## EXERCISE BRIEF
Find every line in the records below that contains "buffer", and copy it.

## INFORMATION PROVIDED
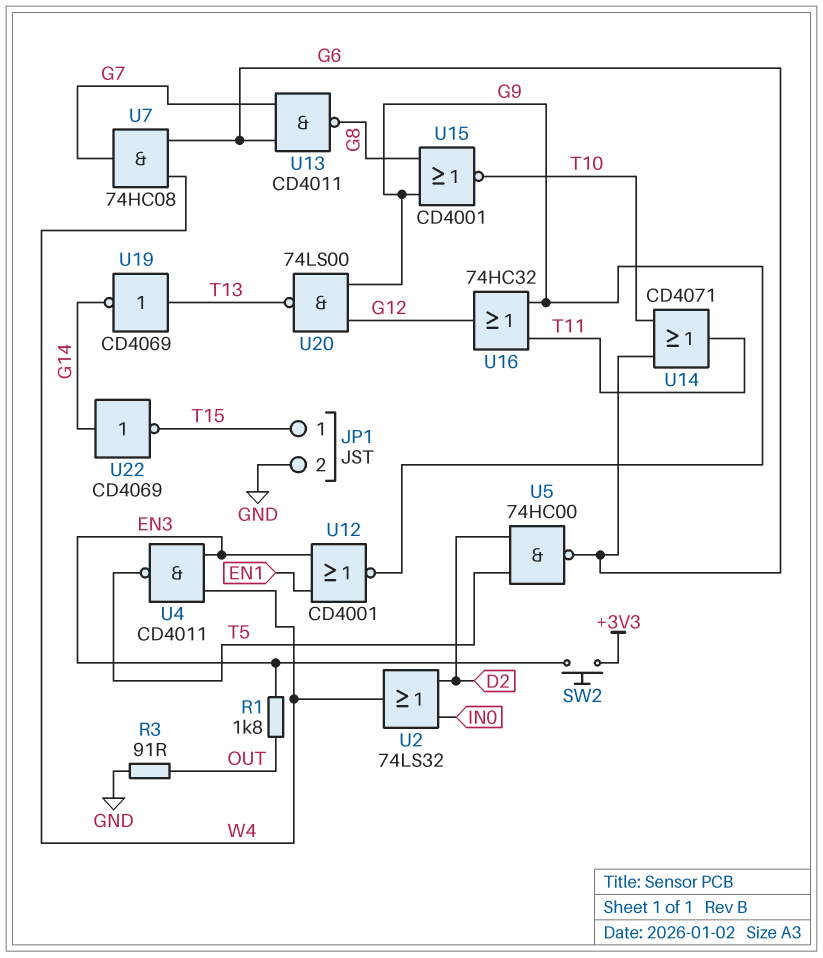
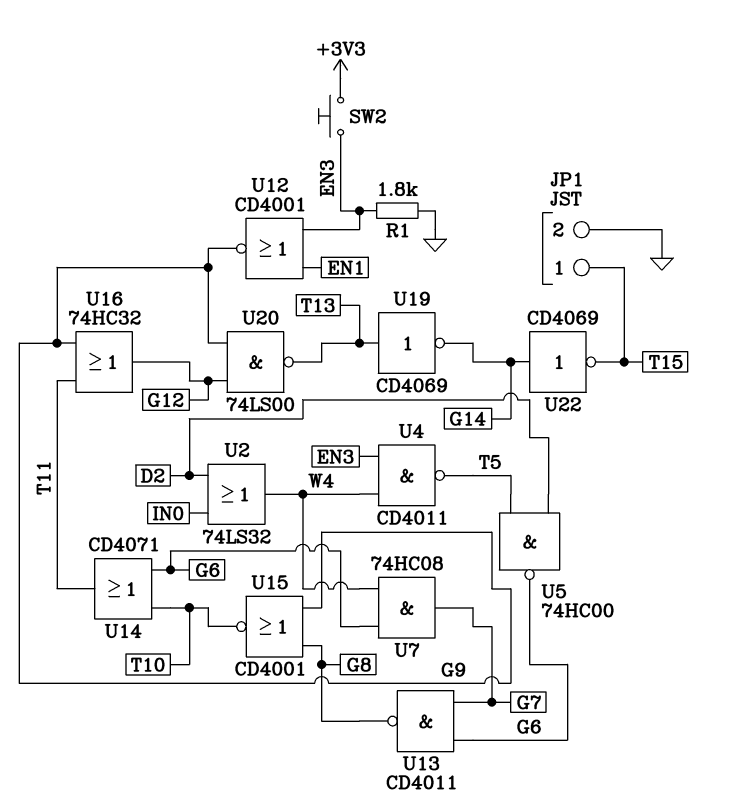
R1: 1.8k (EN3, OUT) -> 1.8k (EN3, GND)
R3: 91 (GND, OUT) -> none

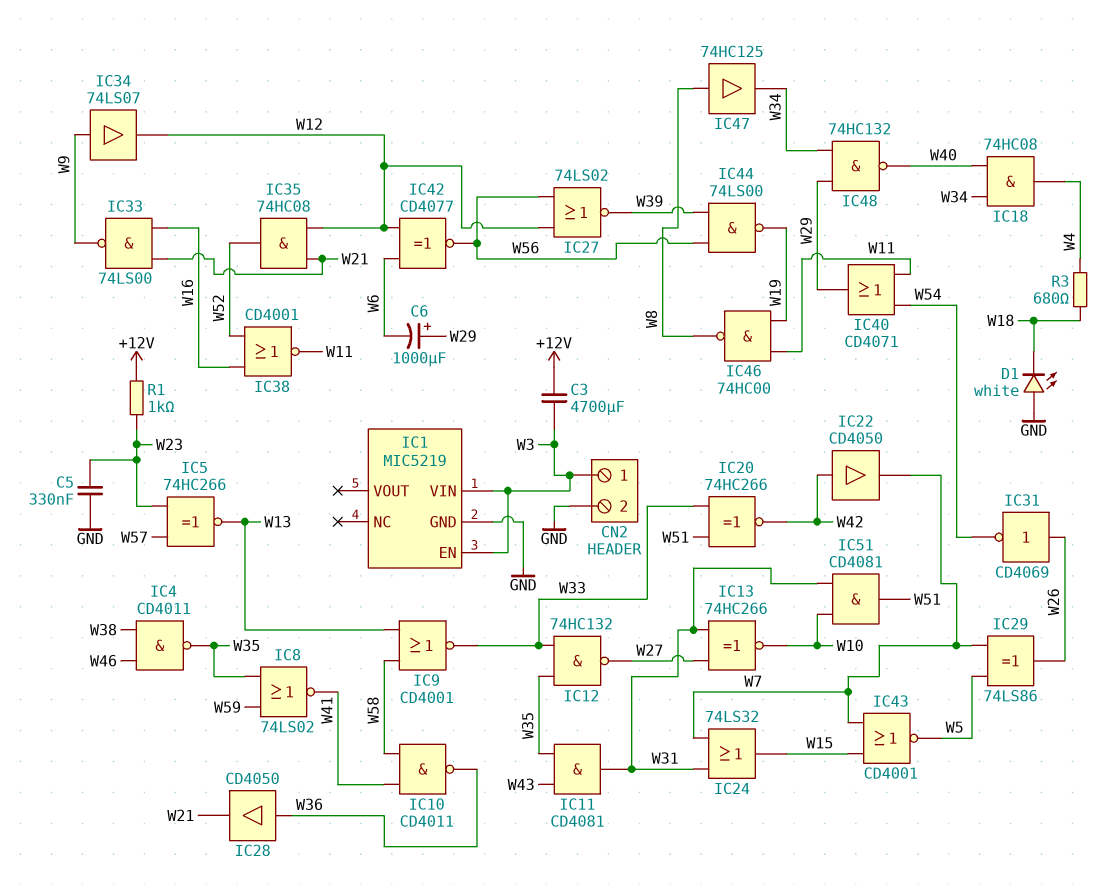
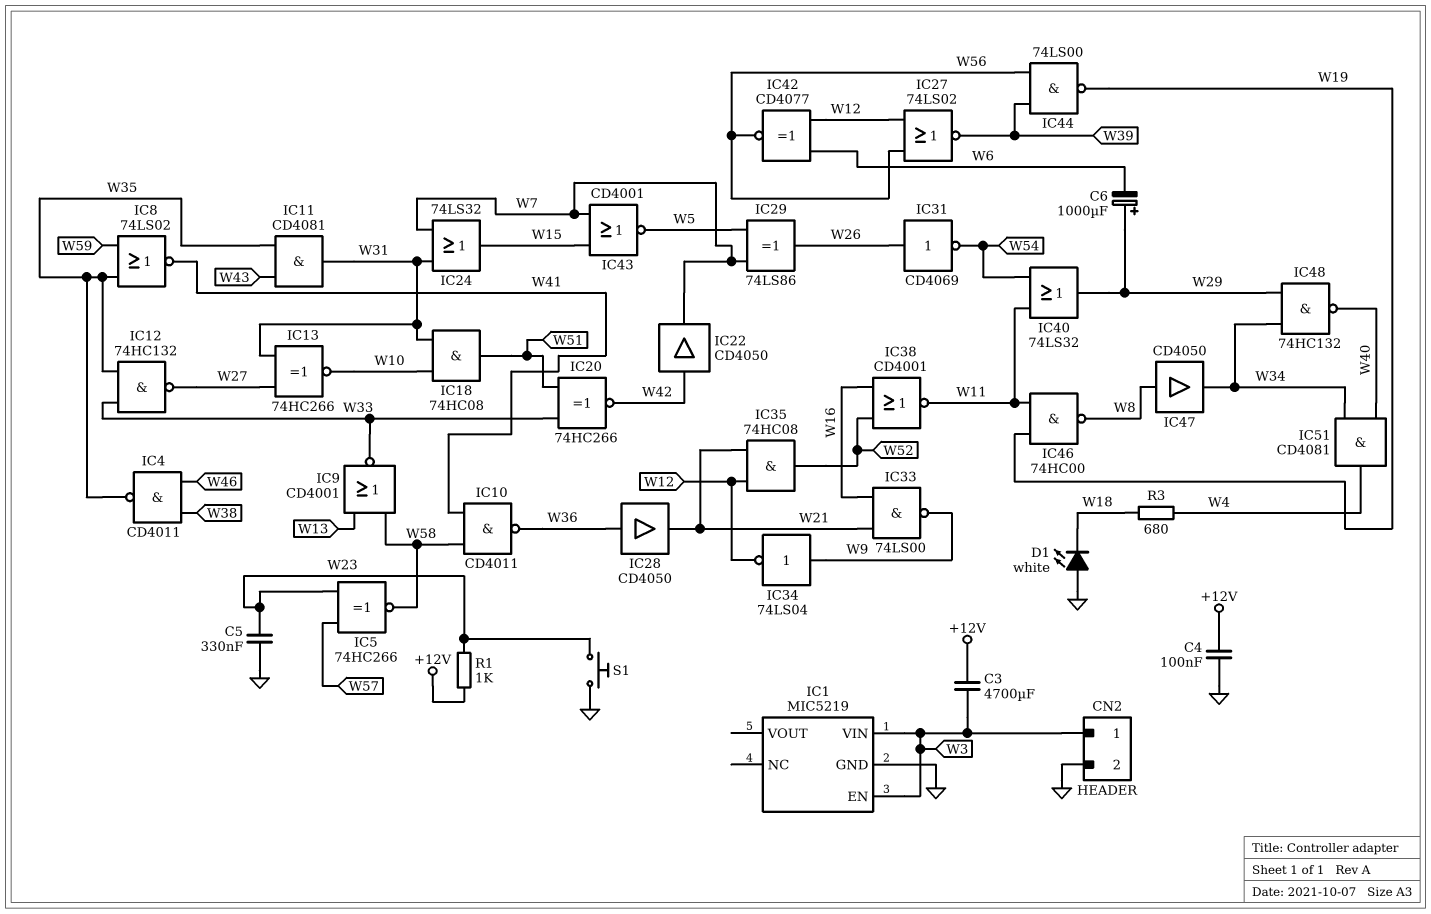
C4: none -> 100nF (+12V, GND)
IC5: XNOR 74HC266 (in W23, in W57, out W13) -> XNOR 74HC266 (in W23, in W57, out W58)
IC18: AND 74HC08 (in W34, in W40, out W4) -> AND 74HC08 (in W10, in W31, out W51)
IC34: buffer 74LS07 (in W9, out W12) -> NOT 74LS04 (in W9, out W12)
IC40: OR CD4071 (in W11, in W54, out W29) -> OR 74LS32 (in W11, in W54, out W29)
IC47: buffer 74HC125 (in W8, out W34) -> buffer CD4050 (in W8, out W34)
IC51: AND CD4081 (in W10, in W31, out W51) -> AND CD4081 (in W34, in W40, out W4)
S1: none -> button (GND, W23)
---
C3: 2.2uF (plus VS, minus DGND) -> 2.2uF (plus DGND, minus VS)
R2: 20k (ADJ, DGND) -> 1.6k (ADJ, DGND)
---
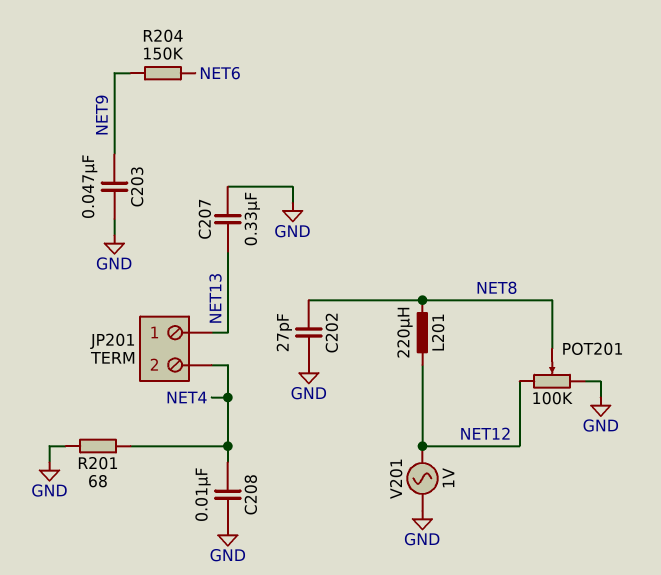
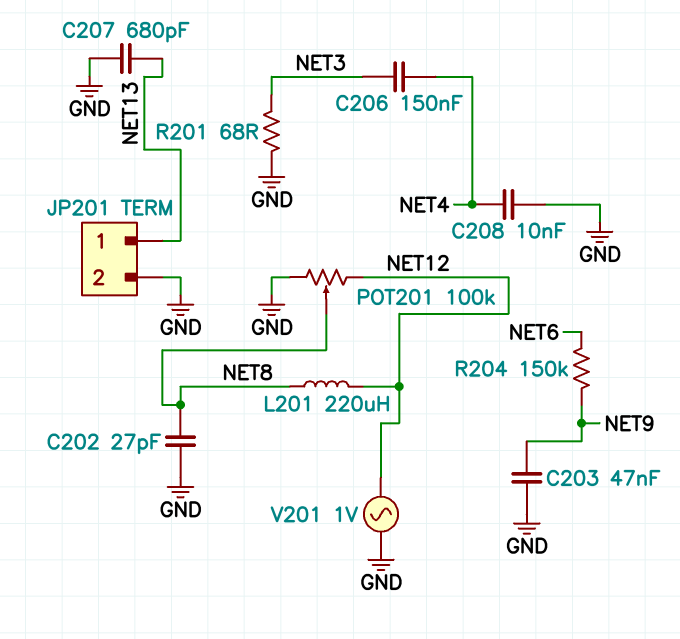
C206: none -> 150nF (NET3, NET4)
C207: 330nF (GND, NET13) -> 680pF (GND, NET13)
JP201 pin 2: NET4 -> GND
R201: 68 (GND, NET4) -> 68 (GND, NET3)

## EXERCISE SOLUTION
IC34: buffer 74LS07 (in W9, out W12) -> NOT 74LS04 (in W9, out W12)
IC47: buffer 74HC125 (in W8, out W34) -> buffer CD4050 (in W8, out W34)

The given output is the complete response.